_INPUT DATA_
+ + + +

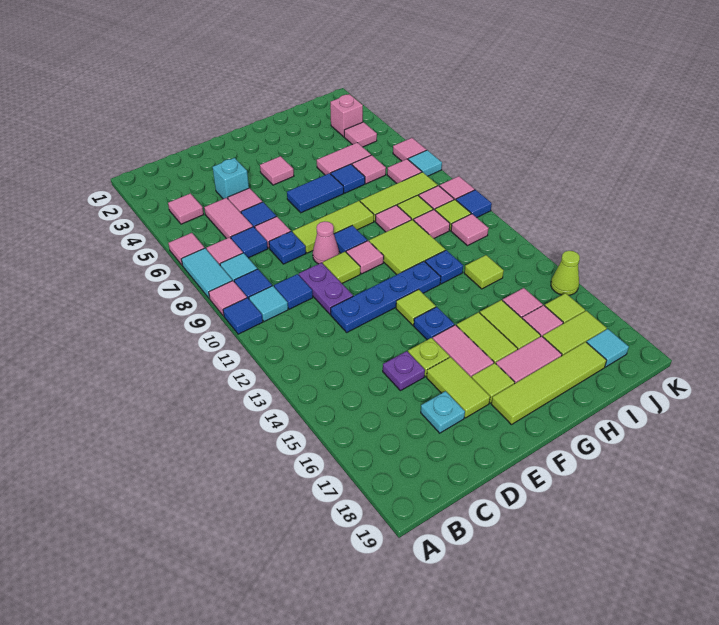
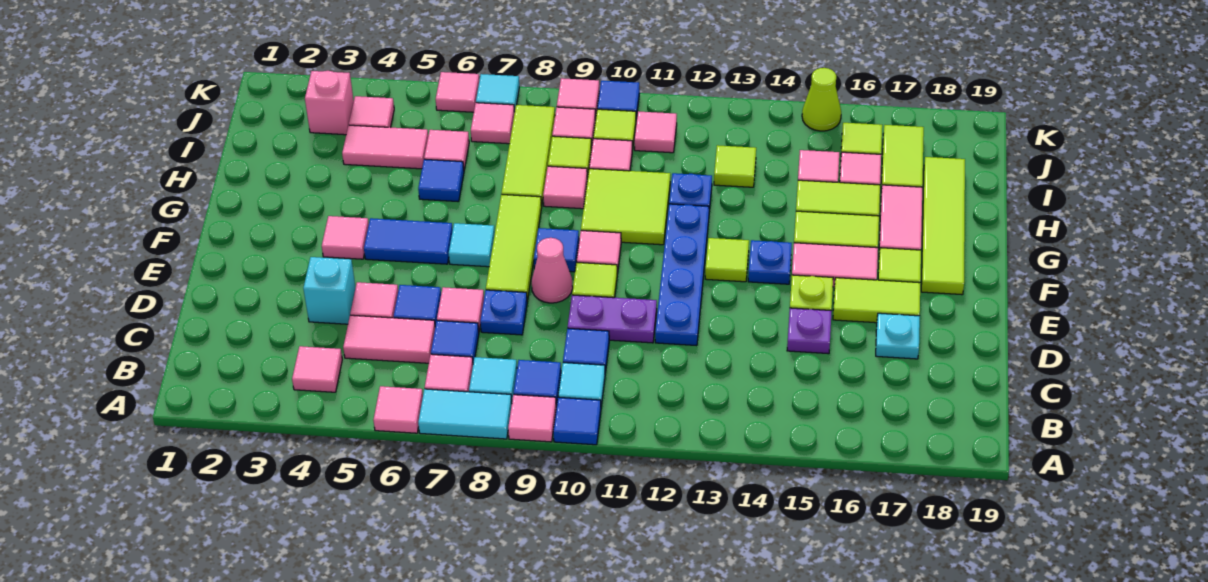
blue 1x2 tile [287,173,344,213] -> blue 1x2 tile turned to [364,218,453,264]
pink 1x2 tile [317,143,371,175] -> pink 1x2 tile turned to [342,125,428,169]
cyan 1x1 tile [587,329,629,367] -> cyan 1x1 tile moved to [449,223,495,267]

+ + + +

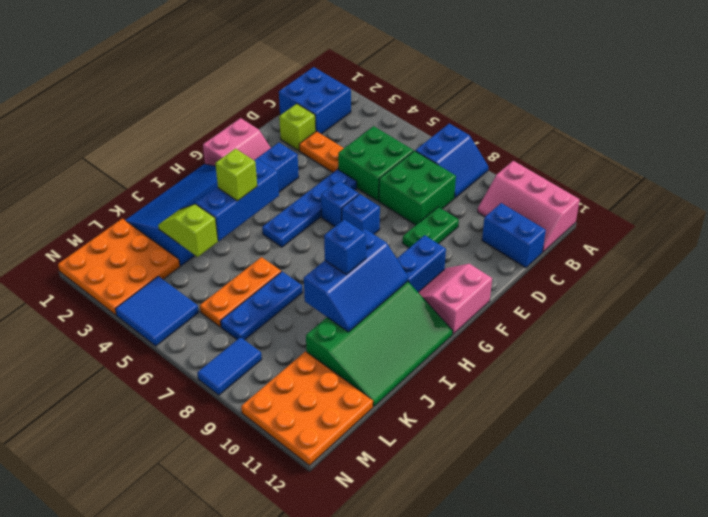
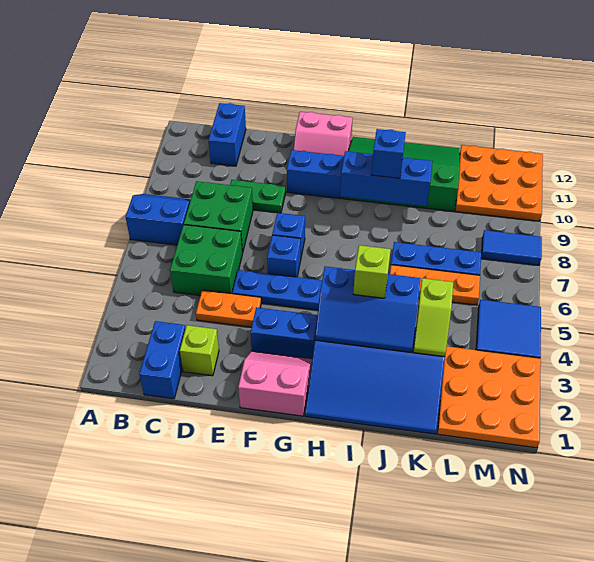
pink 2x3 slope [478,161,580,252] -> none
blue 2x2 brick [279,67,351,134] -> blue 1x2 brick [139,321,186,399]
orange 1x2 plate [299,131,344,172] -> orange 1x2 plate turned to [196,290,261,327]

+ + + +

In the data above, find the line that contains "blue 2x2 brick" and the line that contains "orange 1x2 plate [299,131,344,172]". Repeat exactly those lines and every line between them, and only those.

_EXERCISE SOLUTION_
blue 2x2 brick [279,67,351,134] -> blue 1x2 brick [139,321,186,399]
orange 1x2 plate [299,131,344,172] -> orange 1x2 plate turned to [196,290,261,327]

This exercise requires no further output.